Reproduce every line of the data below word for word, leaving out the pictures.

─── Available data

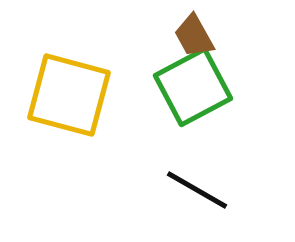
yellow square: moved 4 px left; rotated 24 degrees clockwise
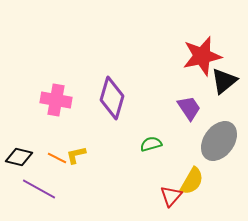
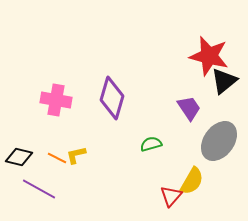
red star: moved 7 px right; rotated 27 degrees clockwise
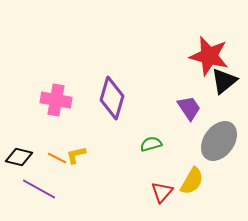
red triangle: moved 9 px left, 4 px up
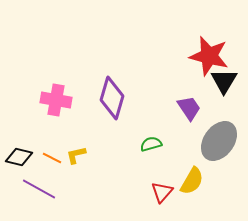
black triangle: rotated 20 degrees counterclockwise
orange line: moved 5 px left
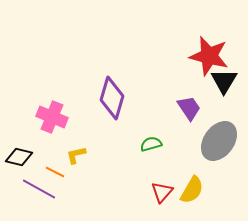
pink cross: moved 4 px left, 17 px down; rotated 12 degrees clockwise
orange line: moved 3 px right, 14 px down
yellow semicircle: moved 9 px down
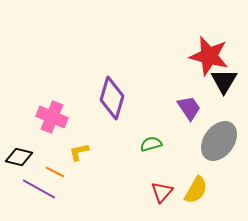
yellow L-shape: moved 3 px right, 3 px up
yellow semicircle: moved 4 px right
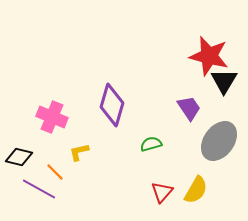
purple diamond: moved 7 px down
orange line: rotated 18 degrees clockwise
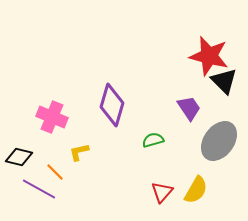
black triangle: rotated 16 degrees counterclockwise
green semicircle: moved 2 px right, 4 px up
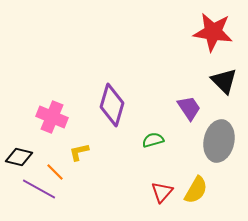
red star: moved 4 px right, 24 px up; rotated 6 degrees counterclockwise
gray ellipse: rotated 24 degrees counterclockwise
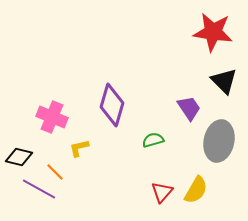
yellow L-shape: moved 4 px up
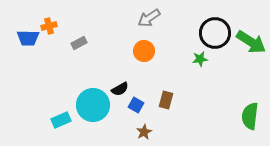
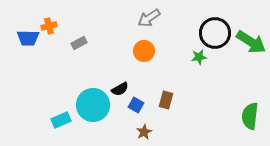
green star: moved 1 px left, 2 px up
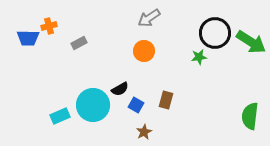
cyan rectangle: moved 1 px left, 4 px up
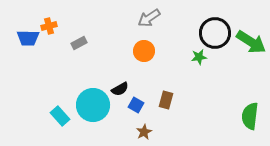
cyan rectangle: rotated 72 degrees clockwise
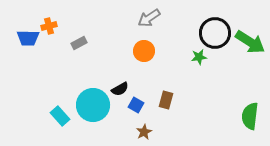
green arrow: moved 1 px left
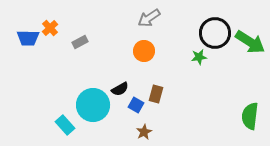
orange cross: moved 1 px right, 2 px down; rotated 28 degrees counterclockwise
gray rectangle: moved 1 px right, 1 px up
brown rectangle: moved 10 px left, 6 px up
cyan rectangle: moved 5 px right, 9 px down
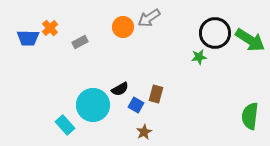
green arrow: moved 2 px up
orange circle: moved 21 px left, 24 px up
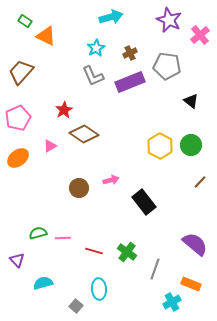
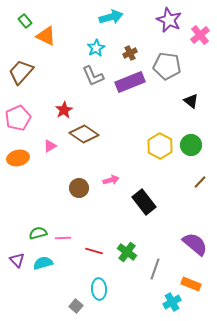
green rectangle: rotated 16 degrees clockwise
orange ellipse: rotated 25 degrees clockwise
cyan semicircle: moved 20 px up
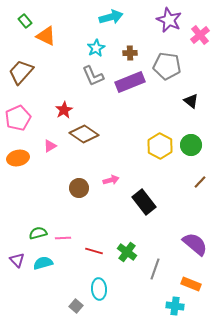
brown cross: rotated 24 degrees clockwise
cyan cross: moved 3 px right, 4 px down; rotated 36 degrees clockwise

──────

Solved problem =>
yellow square: moved 4 px left; rotated 24 degrees clockwise
red star: moved 7 px right; rotated 27 degrees clockwise
red triangle: moved 9 px left, 4 px up
black triangle: rotated 20 degrees counterclockwise
orange line: moved 5 px left
pink cross: moved 4 px left, 17 px down; rotated 12 degrees clockwise
orange line: moved 3 px right, 14 px down
yellow semicircle: moved 9 px down
yellow L-shape: moved 3 px right, 3 px up
yellow semicircle: moved 4 px right
purple diamond: moved 7 px down
orange line: rotated 18 degrees clockwise
black triangle: rotated 16 degrees counterclockwise
green semicircle: moved 2 px right, 4 px up
red star: moved 4 px right, 24 px up; rotated 6 degrees counterclockwise
gray ellipse: rotated 24 degrees counterclockwise
yellow L-shape: moved 4 px up
green star: moved 1 px left, 2 px up
cyan rectangle: moved 1 px left, 4 px up
cyan rectangle: rotated 72 degrees clockwise
green arrow: moved 1 px left
orange cross: moved 1 px right, 2 px down; rotated 28 degrees counterclockwise
gray rectangle: moved 1 px right, 1 px up
brown rectangle: moved 10 px left, 6 px up
cyan rectangle: moved 5 px right, 9 px down
green arrow: moved 2 px up
orange circle: moved 21 px left, 24 px up
green rectangle: rotated 16 degrees clockwise
orange ellipse: rotated 25 degrees clockwise
cyan semicircle: moved 20 px up
brown cross: rotated 24 degrees clockwise
cyan cross: moved 3 px right, 4 px down; rotated 36 degrees clockwise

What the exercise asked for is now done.